• _The input_:
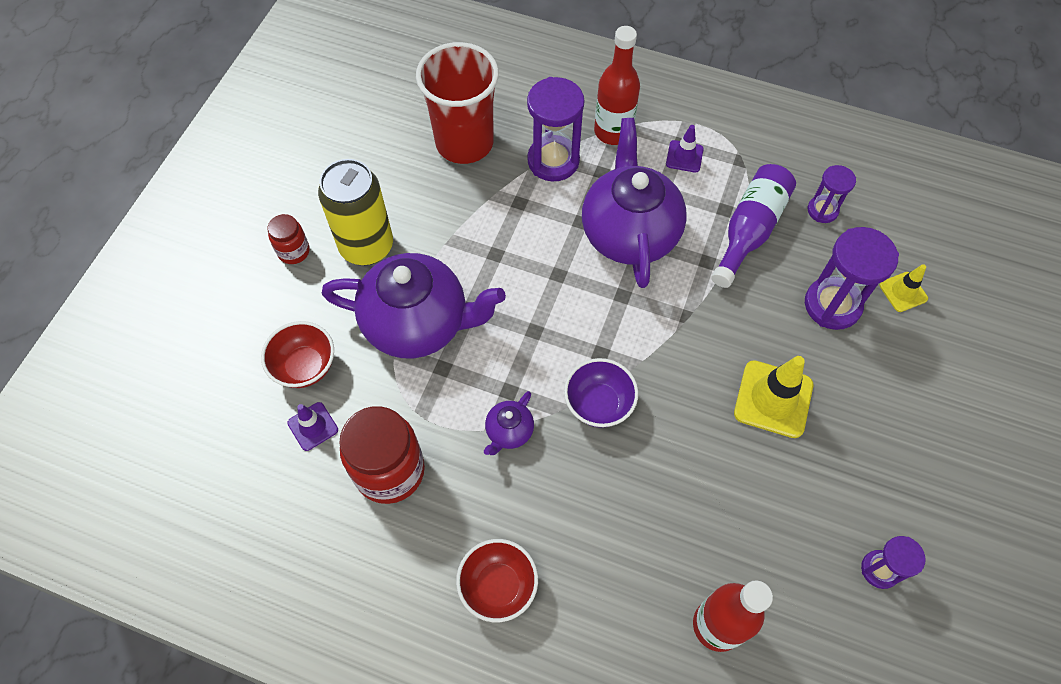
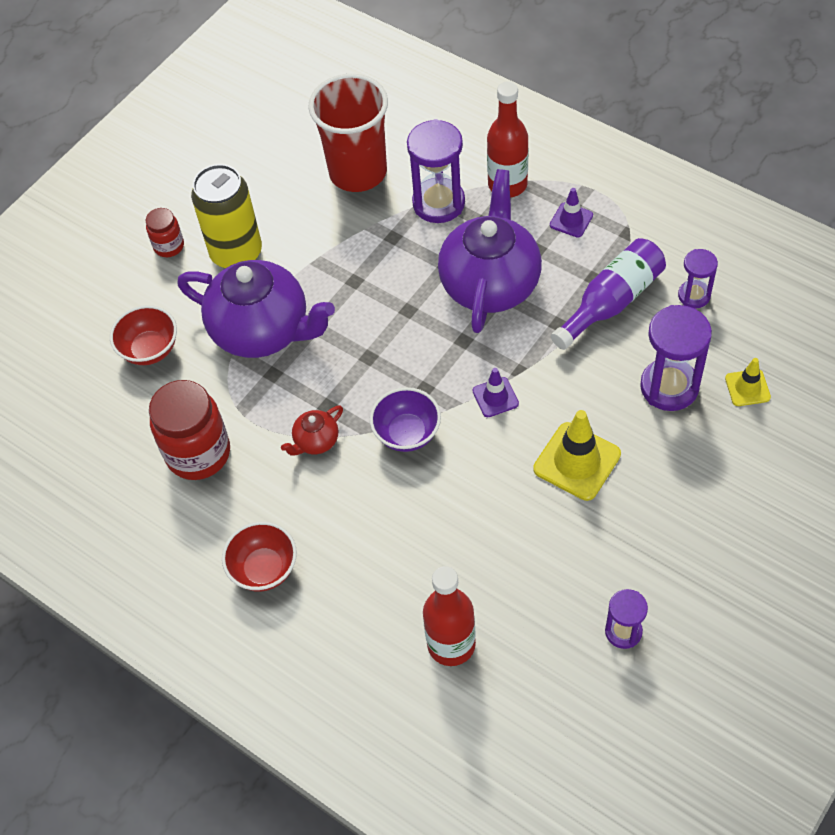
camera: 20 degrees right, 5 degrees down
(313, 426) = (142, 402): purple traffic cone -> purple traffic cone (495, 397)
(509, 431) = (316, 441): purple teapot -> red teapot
--
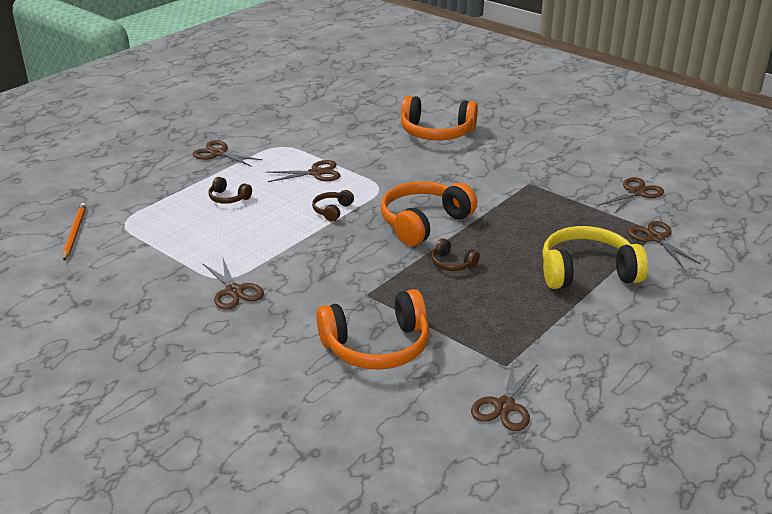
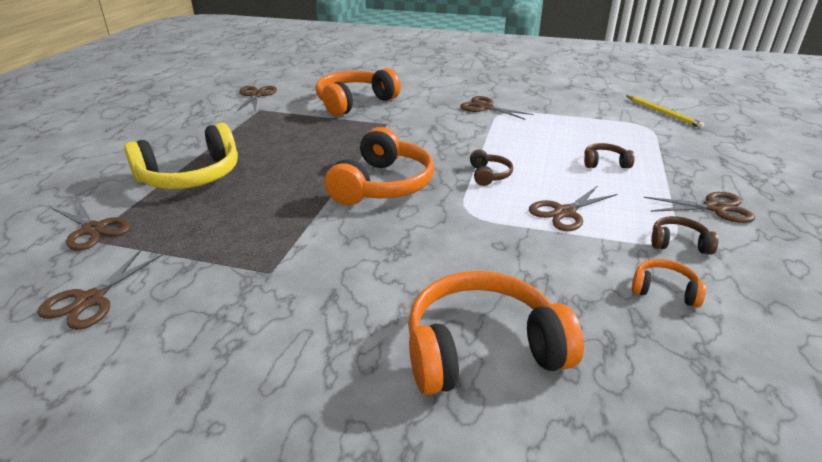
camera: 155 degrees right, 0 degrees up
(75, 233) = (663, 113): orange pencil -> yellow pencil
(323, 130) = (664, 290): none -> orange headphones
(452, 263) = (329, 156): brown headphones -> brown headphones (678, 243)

• _Your assignment_: Where a line of the data above includes "headphones", copy that line.

• _Answer space_:
(323, 130) = (664, 290): none -> orange headphones
(452, 263) = (329, 156): brown headphones -> brown headphones (678, 243)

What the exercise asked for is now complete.